= DIRECTIONS FOR THIS TASK =
In the records below, find the line containing "lime 2x3 brick [255,140,462,282]" and the line containing "green 1x2 plate"; please repeat exactly the lines from one to the other, both included, and nothing more.

= DATA FOR THIS EXERCISE =
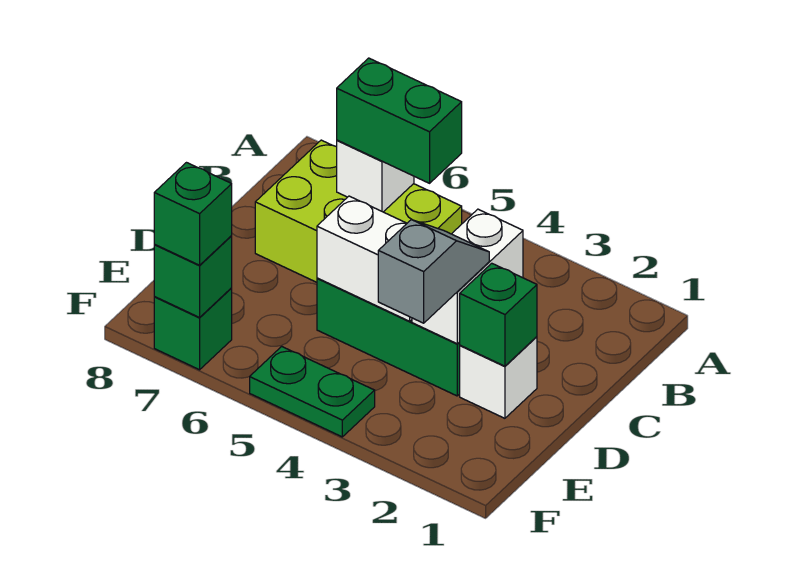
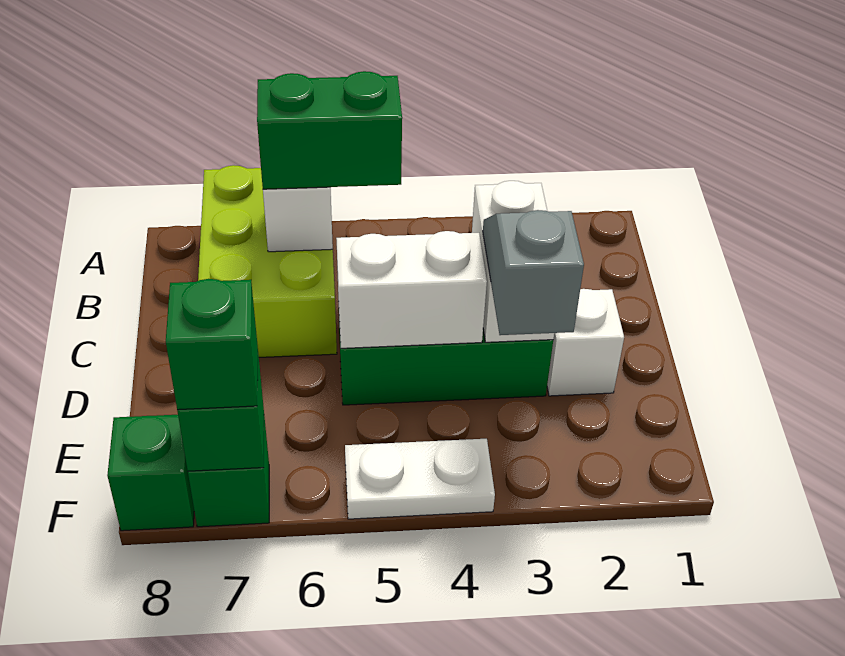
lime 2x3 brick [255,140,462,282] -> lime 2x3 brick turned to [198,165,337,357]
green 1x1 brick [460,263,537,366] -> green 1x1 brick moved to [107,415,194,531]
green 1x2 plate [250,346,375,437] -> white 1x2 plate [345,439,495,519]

* * *

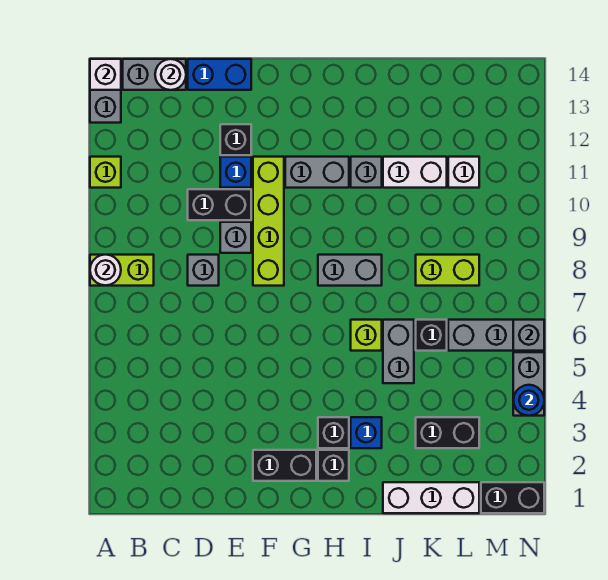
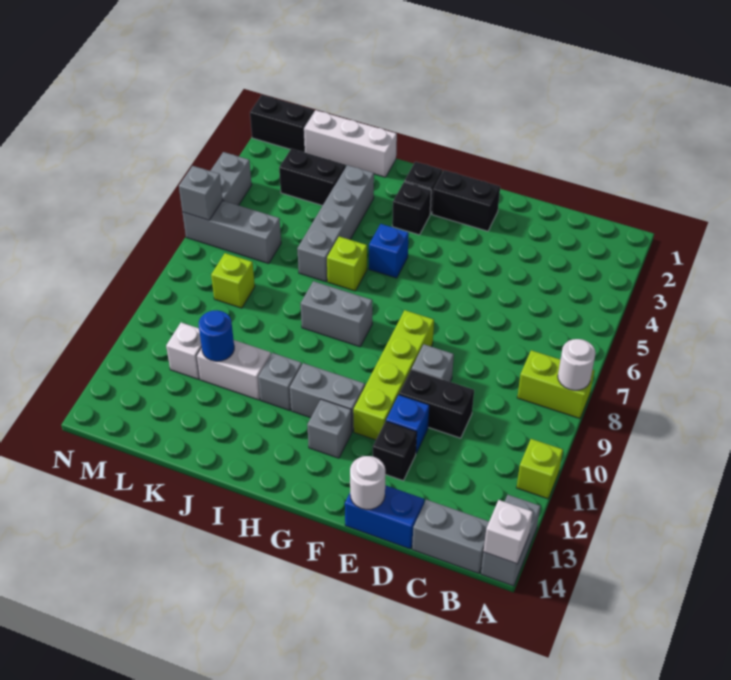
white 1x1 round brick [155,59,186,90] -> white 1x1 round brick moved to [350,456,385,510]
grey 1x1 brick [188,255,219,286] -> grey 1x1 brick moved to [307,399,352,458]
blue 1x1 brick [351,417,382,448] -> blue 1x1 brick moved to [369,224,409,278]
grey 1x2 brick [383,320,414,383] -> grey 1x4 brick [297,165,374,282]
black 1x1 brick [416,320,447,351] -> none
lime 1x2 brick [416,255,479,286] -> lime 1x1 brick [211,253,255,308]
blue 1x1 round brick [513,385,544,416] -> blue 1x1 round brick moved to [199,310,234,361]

= SOLUTION =
lime 2x3 brick [255,140,462,282] -> lime 2x3 brick turned to [198,165,337,357]
green 1x1 brick [460,263,537,366] -> green 1x1 brick moved to [107,415,194,531]
green 1x2 plate [250,346,375,437] -> white 1x2 plate [345,439,495,519]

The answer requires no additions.